━━ Task data ━━

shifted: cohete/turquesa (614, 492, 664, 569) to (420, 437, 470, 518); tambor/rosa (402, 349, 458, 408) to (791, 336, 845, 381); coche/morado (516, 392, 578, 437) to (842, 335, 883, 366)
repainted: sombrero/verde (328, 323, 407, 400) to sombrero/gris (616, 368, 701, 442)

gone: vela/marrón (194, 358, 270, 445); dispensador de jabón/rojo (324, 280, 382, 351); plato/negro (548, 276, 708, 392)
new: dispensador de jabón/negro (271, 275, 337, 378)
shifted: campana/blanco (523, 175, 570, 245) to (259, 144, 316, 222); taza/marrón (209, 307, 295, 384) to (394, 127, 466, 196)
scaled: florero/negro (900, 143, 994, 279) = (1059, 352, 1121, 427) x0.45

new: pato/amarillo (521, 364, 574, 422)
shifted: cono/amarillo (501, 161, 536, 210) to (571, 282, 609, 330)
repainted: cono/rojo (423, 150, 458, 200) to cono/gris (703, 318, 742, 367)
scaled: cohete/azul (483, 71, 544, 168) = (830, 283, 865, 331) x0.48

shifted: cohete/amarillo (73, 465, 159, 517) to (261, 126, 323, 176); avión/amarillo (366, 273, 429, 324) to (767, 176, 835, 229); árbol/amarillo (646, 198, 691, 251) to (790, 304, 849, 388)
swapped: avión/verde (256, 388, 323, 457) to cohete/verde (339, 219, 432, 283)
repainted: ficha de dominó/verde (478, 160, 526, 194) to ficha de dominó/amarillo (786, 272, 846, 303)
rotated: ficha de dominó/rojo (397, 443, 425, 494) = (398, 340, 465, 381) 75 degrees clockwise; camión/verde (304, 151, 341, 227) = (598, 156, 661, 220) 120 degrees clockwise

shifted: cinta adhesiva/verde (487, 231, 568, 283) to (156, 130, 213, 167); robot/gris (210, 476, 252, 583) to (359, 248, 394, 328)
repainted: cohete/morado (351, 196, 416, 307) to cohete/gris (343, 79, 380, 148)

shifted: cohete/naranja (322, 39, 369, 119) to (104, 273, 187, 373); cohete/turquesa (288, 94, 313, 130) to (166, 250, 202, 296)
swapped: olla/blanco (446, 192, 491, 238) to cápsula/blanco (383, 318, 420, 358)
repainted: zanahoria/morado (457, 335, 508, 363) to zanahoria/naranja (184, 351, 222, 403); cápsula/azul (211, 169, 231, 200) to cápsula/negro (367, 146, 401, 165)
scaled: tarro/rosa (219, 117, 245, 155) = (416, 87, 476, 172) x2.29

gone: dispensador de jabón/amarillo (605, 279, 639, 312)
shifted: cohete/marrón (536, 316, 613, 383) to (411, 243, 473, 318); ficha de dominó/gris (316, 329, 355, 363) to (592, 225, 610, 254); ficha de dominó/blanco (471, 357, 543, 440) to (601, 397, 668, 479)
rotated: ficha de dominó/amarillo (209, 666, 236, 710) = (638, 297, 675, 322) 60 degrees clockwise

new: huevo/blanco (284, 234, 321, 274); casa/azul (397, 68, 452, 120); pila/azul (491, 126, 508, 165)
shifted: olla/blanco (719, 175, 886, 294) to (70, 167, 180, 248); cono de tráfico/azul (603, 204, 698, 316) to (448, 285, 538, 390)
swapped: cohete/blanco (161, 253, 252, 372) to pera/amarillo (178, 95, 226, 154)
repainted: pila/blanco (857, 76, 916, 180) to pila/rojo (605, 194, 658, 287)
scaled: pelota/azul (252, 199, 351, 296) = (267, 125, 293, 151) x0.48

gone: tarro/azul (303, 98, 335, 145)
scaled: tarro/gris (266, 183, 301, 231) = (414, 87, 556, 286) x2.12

━━━

● Exercise
Each of the records above is to be copied exactly.

● Result below
shifted: cohete/turquesa (614, 492, 664, 569) to (420, 437, 470, 518); tambor/rosa (402, 349, 458, 408) to (791, 336, 845, 381); coche/morado (516, 392, 578, 437) to (842, 335, 883, 366)
repainted: sombrero/verde (328, 323, 407, 400) to sombrero/gris (616, 368, 701, 442)

gone: vela/marrón (194, 358, 270, 445); dispensador de jabón/rojo (324, 280, 382, 351); plato/negro (548, 276, 708, 392)
new: dispensador de jabón/negro (271, 275, 337, 378)
shifted: campana/blanco (523, 175, 570, 245) to (259, 144, 316, 222); taza/marrón (209, 307, 295, 384) to (394, 127, 466, 196)
scaled: florero/negro (900, 143, 994, 279) = (1059, 352, 1121, 427) x0.45

new: pato/amarillo (521, 364, 574, 422)
shifted: cono/amarillo (501, 161, 536, 210) to (571, 282, 609, 330)
repainted: cono/rojo (423, 150, 458, 200) to cono/gris (703, 318, 742, 367)
scaled: cohete/azul (483, 71, 544, 168) = (830, 283, 865, 331) x0.48

shifted: cohete/amarillo (73, 465, 159, 517) to (261, 126, 323, 176); avión/amarillo (366, 273, 429, 324) to (767, 176, 835, 229); árbol/amarillo (646, 198, 691, 251) to (790, 304, 849, 388)
swapped: avión/verde (256, 388, 323, 457) to cohete/verde (339, 219, 432, 283)
repainted: ficha de dominó/verde (478, 160, 526, 194) to ficha de dominó/amarillo (786, 272, 846, 303)
rotated: ficha de dominó/rojo (397, 443, 425, 494) = (398, 340, 465, 381) 75 degrees clockwise; camión/verde (304, 151, 341, 227) = (598, 156, 661, 220) 120 degrees clockwise

shifted: cinta adhesiva/verde (487, 231, 568, 283) to (156, 130, 213, 167); robot/gris (210, 476, 252, 583) to (359, 248, 394, 328)
repainted: cohete/morado (351, 196, 416, 307) to cohete/gris (343, 79, 380, 148)

shifted: cohete/naranja (322, 39, 369, 119) to (104, 273, 187, 373); cohete/turquesa (288, 94, 313, 130) to (166, 250, 202, 296)
swapped: olla/blanco (446, 192, 491, 238) to cápsula/blanco (383, 318, 420, 358)
repainted: zanahoria/morado (457, 335, 508, 363) to zanahoria/naranja (184, 351, 222, 403); cápsula/azul (211, 169, 231, 200) to cápsula/negro (367, 146, 401, 165)
scaled: tarro/rosa (219, 117, 245, 155) = (416, 87, 476, 172) x2.29

gone: dispensador de jabón/amarillo (605, 279, 639, 312)
shifted: cohete/marrón (536, 316, 613, 383) to (411, 243, 473, 318); ficha de dominó/gris (316, 329, 355, 363) to (592, 225, 610, 254); ficha de dominó/blanco (471, 357, 543, 440) to (601, 397, 668, 479)
rotated: ficha de dominó/amarillo (209, 666, 236, 710) = (638, 297, 675, 322) 60 degrees clockwise

new: huevo/blanco (284, 234, 321, 274); casa/azul (397, 68, 452, 120); pila/azul (491, 126, 508, 165)
shifted: olla/blanco (719, 175, 886, 294) to (70, 167, 180, 248); cono de tráfico/azul (603, 204, 698, 316) to (448, 285, 538, 390)
swapped: cohete/blanco (161, 253, 252, 372) to pera/amarillo (178, 95, 226, 154)
repainted: pila/blanco (857, 76, 916, 180) to pila/rojo (605, 194, 658, 287)
scaled: pelota/azul (252, 199, 351, 296) = (267, 125, 293, 151) x0.48

gone: tarro/azul (303, 98, 335, 145)
scaled: tarro/gris (266, 183, 301, 231) = (414, 87, 556, 286) x2.12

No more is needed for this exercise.